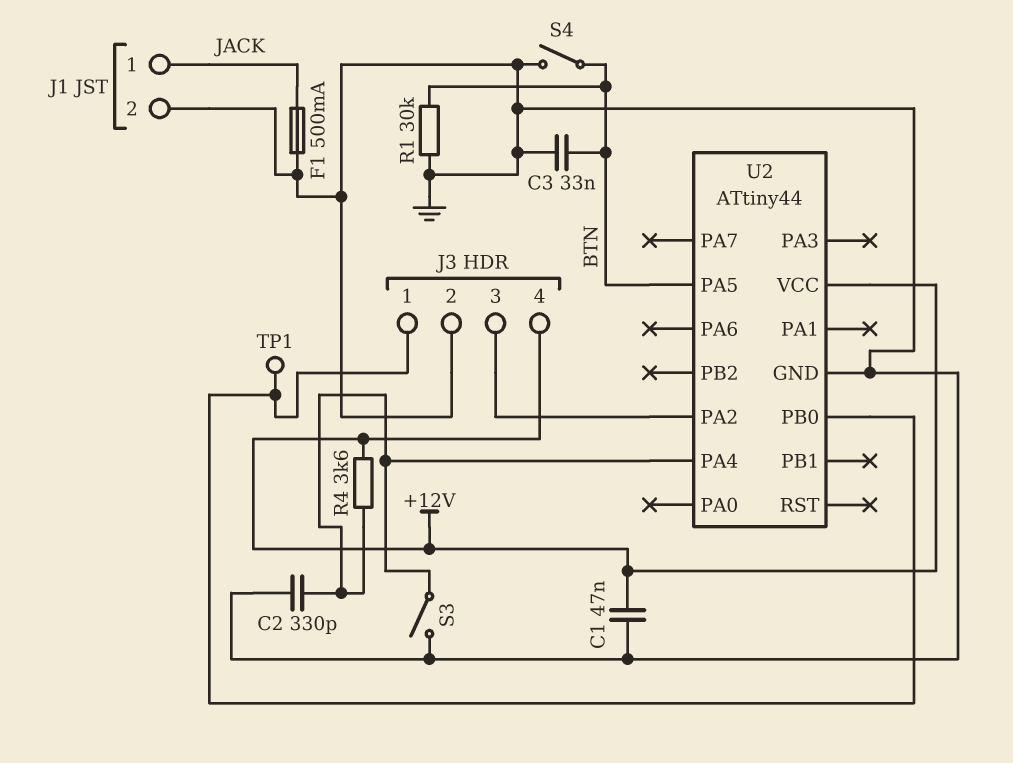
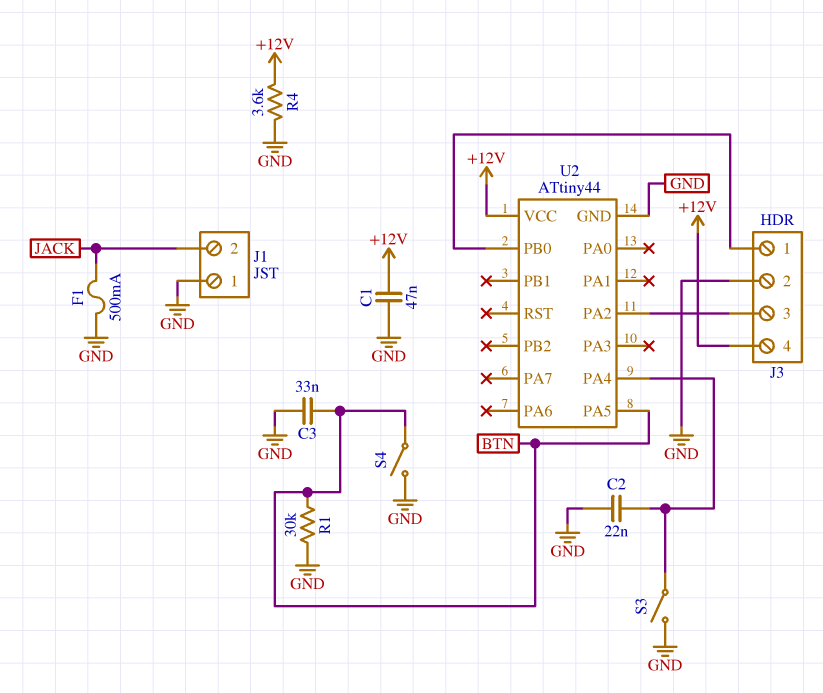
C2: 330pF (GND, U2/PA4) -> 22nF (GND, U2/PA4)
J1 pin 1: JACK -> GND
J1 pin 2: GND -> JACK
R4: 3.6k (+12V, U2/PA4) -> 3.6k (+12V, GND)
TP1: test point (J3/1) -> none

== Required work ==
In the records above, find the line containing "J1 pin 2: GND -> JACK"; please retype it and every line after it through the last line, exactly and with nothing else.

== Task solution ==
J1 pin 2: GND -> JACK
R4: 3.6k (+12V, U2/PA4) -> 3.6k (+12V, GND)
TP1: test point (J3/1) -> none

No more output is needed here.